• **TASK DIRECTIONS**:
Copy all of the records below line for line, keeping every character unchanged.

• **Data records**:
====================
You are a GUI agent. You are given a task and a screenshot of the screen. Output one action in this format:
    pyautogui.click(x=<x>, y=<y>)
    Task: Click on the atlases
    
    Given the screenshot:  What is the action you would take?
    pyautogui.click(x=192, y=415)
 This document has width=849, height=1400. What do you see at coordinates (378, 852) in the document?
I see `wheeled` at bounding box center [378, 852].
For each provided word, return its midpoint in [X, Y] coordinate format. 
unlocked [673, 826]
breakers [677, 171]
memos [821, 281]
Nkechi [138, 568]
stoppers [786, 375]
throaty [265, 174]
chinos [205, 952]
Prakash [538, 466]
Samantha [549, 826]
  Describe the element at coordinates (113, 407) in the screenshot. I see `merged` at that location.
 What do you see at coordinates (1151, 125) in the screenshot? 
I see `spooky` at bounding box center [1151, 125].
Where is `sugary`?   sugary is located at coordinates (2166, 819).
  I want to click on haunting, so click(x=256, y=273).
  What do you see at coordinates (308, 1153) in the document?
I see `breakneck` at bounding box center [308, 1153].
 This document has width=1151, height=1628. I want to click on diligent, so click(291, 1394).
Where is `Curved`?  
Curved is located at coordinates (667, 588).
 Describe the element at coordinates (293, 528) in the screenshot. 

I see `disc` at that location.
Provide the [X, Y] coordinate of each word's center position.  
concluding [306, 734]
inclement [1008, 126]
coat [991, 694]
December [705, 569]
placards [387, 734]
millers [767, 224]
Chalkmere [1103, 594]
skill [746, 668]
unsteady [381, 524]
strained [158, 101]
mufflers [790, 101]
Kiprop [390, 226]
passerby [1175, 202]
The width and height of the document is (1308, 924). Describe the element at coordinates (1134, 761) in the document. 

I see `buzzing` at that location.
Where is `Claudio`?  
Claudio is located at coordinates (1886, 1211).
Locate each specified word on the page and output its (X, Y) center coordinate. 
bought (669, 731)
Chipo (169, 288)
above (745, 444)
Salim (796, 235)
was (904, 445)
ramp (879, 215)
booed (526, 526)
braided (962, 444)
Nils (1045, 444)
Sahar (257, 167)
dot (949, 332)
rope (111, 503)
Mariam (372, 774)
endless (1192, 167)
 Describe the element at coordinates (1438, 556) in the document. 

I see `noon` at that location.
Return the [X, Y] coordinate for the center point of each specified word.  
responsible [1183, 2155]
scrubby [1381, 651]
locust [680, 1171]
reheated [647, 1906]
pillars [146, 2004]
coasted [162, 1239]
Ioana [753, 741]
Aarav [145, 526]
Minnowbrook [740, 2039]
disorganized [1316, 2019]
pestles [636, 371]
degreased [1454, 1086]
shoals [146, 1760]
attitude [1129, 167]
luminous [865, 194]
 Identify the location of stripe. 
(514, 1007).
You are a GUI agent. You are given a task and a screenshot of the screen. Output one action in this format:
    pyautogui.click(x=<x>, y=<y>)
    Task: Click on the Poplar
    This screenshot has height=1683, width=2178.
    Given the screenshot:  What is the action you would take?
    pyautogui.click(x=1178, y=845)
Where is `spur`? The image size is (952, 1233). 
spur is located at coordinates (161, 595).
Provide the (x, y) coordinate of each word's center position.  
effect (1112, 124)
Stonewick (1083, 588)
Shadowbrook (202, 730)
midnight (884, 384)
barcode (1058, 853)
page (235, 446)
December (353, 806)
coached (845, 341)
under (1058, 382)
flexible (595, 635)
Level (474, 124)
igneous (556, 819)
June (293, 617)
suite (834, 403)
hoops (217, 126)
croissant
====================
• **RESPONSE TO THE TASK**:
You are a GUI agent. You are given a task and a screenshot of the screen. Output one action in this format:
    pyautogui.click(x=<x>, y=<y>)
    Task: Click on the atlases
    
    Given the screenshot:  What is the action you would take?
    pyautogui.click(x=192, y=415)
 This document has width=849, height=1400. What do you see at coordinates (378, 852) in the document?
I see `wheeled` at bounding box center [378, 852].
For each provided word, return its midpoint in [X, Y] coordinate format. 
unlocked [673, 826]
breakers [677, 171]
memos [821, 281]
Nkechi [138, 568]
stoppers [786, 375]
throaty [265, 174]
chinos [205, 952]
Prakash [538, 466]
Samantha [549, 826]
  Describe the element at coordinates (113, 407) in the screenshot. I see `merged` at that location.
 What do you see at coordinates (1151, 125) in the screenshot? 
I see `spooky` at bounding box center [1151, 125].
Where is `sugary`?   sugary is located at coordinates (2166, 819).
  I want to click on haunting, so click(x=256, y=273).
  What do you see at coordinates (308, 1153) in the document?
I see `breakneck` at bounding box center [308, 1153].
 This document has width=1151, height=1628. I want to click on diligent, so click(291, 1394).
Where is `Curved`?  
Curved is located at coordinates (667, 588).
 Describe the element at coordinates (293, 528) in the screenshot. 

I see `disc` at that location.
Provide the [X, Y] coordinate of each word's center position.  
concluding [306, 734]
inclement [1008, 126]
coat [991, 694]
December [705, 569]
placards [387, 734]
millers [767, 224]
Chalkmere [1103, 594]
skill [746, 668]
unsteady [381, 524]
strained [158, 101]
mufflers [790, 101]
Kiprop [390, 226]
passerby [1175, 202]
The width and height of the document is (1308, 924). Describe the element at coordinates (1134, 761) in the document. 

I see `buzzing` at that location.
Where is `Claudio`?  
Claudio is located at coordinates (1886, 1211).
Locate each specified word on the page and output its (X, Y) center coordinate. 
bought (669, 731)
Chipo (169, 288)
above (745, 444)
Salim (796, 235)
was (904, 445)
ramp (879, 215)
booed (526, 526)
braided (962, 444)
Nils (1045, 444)
Sahar (257, 167)
dot (949, 332)
rope (111, 503)
Mariam (372, 774)
endless (1192, 167)
 Describe the element at coordinates (1438, 556) in the document. 

I see `noon` at that location.
Return the [X, Y] coordinate for the center point of each specified word.  
responsible [1183, 2155]
scrubby [1381, 651]
locust [680, 1171]
reheated [647, 1906]
pillars [146, 2004]
coasted [162, 1239]
Ioana [753, 741]
Aarav [145, 526]
Minnowbrook [740, 2039]
disorganized [1316, 2019]
pestles [636, 371]
degreased [1454, 1086]
shoals [146, 1760]
attitude [1129, 167]
luminous [865, 194]
 Identify the location of stripe. 
(514, 1007).
You are a GUI agent. You are given a task and a screenshot of the screen. Output one action in this format:
    pyautogui.click(x=<x>, y=<y>)
    Task: Click on the Poplar
    This screenshot has height=1683, width=2178.
    Given the screenshot:  What is the action you would take?
    pyautogui.click(x=1178, y=845)
Where is `spur`? The image size is (952, 1233). 
spur is located at coordinates (161, 595).
Provide the (x, y) coordinate of each word's center position.  
effect (1112, 124)
Stonewick (1083, 588)
Shadowbrook (202, 730)
midnight (884, 384)
barcode (1058, 853)
page (235, 446)
December (353, 806)
coached (845, 341)
under (1058, 382)
flexible (595, 635)
Level (474, 124)
igneous (556, 819)
June (293, 617)
suite (834, 403)
hoops (217, 126)
croissant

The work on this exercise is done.